[Object change listings]
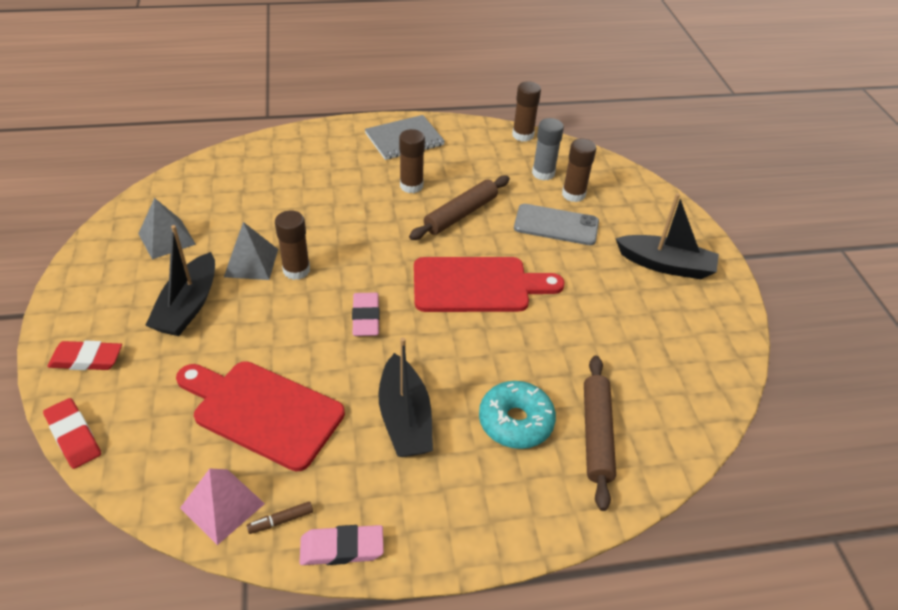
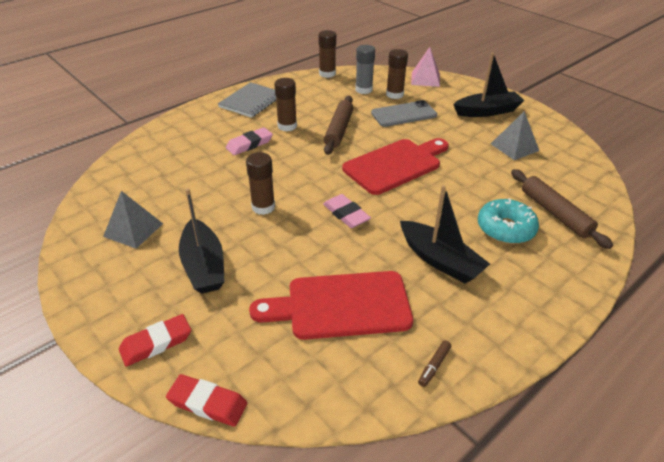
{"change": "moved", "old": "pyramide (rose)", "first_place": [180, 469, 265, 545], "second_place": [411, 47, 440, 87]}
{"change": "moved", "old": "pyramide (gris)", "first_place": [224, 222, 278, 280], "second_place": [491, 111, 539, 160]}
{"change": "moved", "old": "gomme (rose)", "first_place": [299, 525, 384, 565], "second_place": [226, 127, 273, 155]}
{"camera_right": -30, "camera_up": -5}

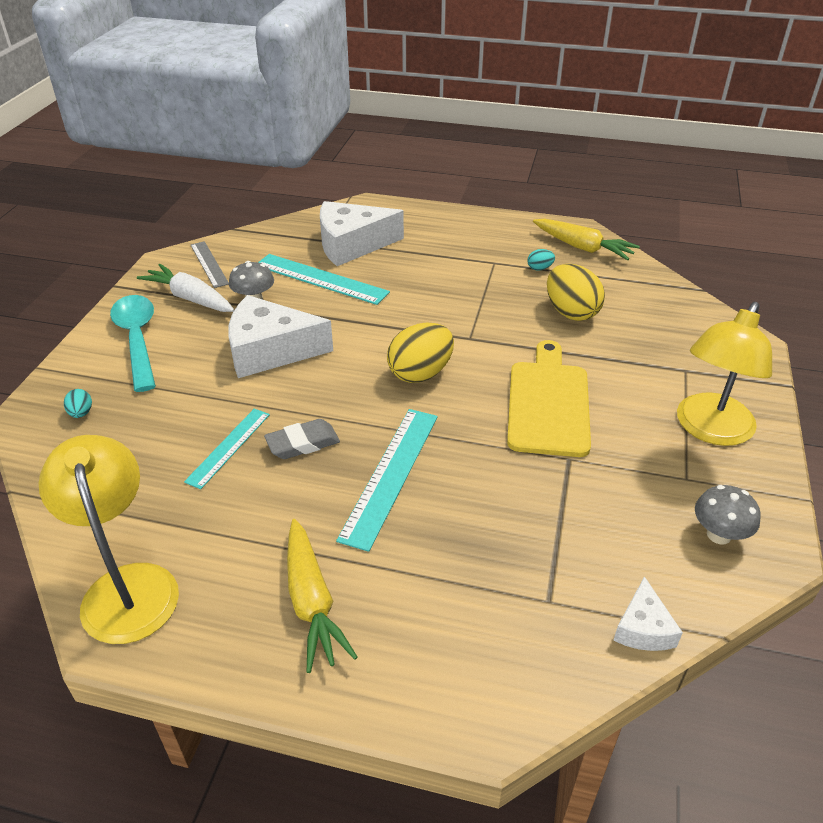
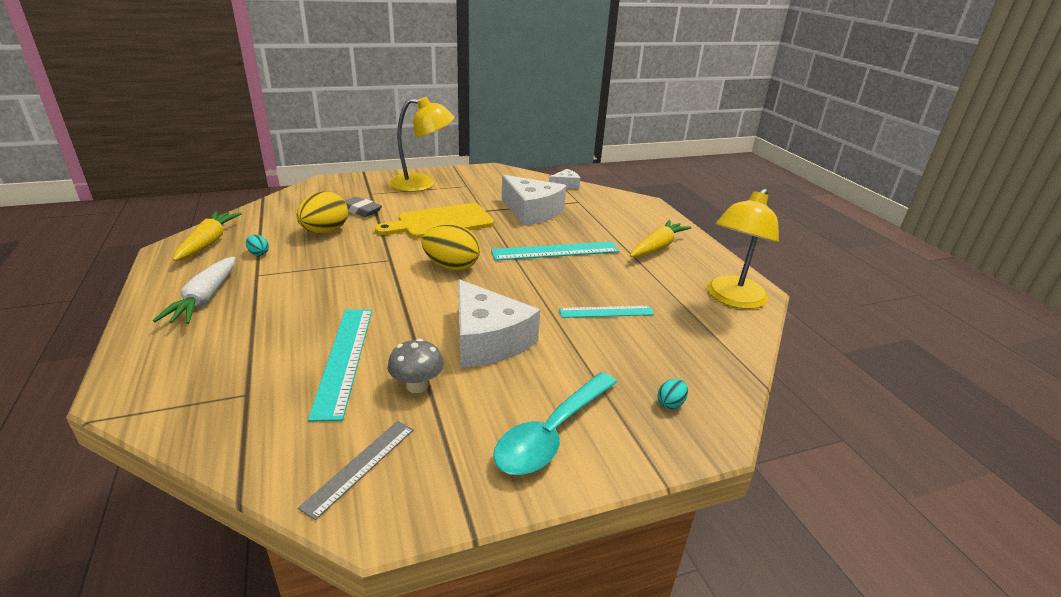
{"change": "moved", "old": "carotte (blanc)", "first_place": [137, 264, 234, 312], "second_place": [153, 257, 235, 324]}
{"change": "moved", "old": "gomme (gris)", "first_place": [264, 419, 340, 459], "second_place": [345, 197, 382, 217]}
{"change": "moved", "old": "fromage (blanc)", "first_place": [320, 201, 404, 266], "second_place": [502, 175, 566, 226]}
{"change": "removed", "old": "champignon (gris)", "first_place": [695, 485, 761, 544]}
{"camera_right": -125, "camera_up": -10}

* [Activity] Taking each record in turn, retype it exactly and drop any picture.

* [Task answer]
{"change": "moved", "old": "pyramide (rose)", "first_place": [180, 469, 265, 545], "second_place": [411, 47, 440, 87]}
{"change": "moved", "old": "pyramide (gris)", "first_place": [224, 222, 278, 280], "second_place": [491, 111, 539, 160]}
{"change": "moved", "old": "gomme (rose)", "first_place": [299, 525, 384, 565], "second_place": [226, 127, 273, 155]}
{"camera_right": -30, "camera_up": -5}

{"change": "moved", "old": "carotte (blanc)", "first_place": [137, 264, 234, 312], "second_place": [153, 257, 235, 324]}
{"change": "moved", "old": "gomme (gris)", "first_place": [264, 419, 340, 459], "second_place": [345, 197, 382, 217]}
{"change": "moved", "old": "fromage (blanc)", "first_place": [320, 201, 404, 266], "second_place": [502, 175, 566, 226]}
{"change": "removed", "old": "champignon (gris)", "first_place": [695, 485, 761, 544]}
{"camera_right": -125, "camera_up": -10}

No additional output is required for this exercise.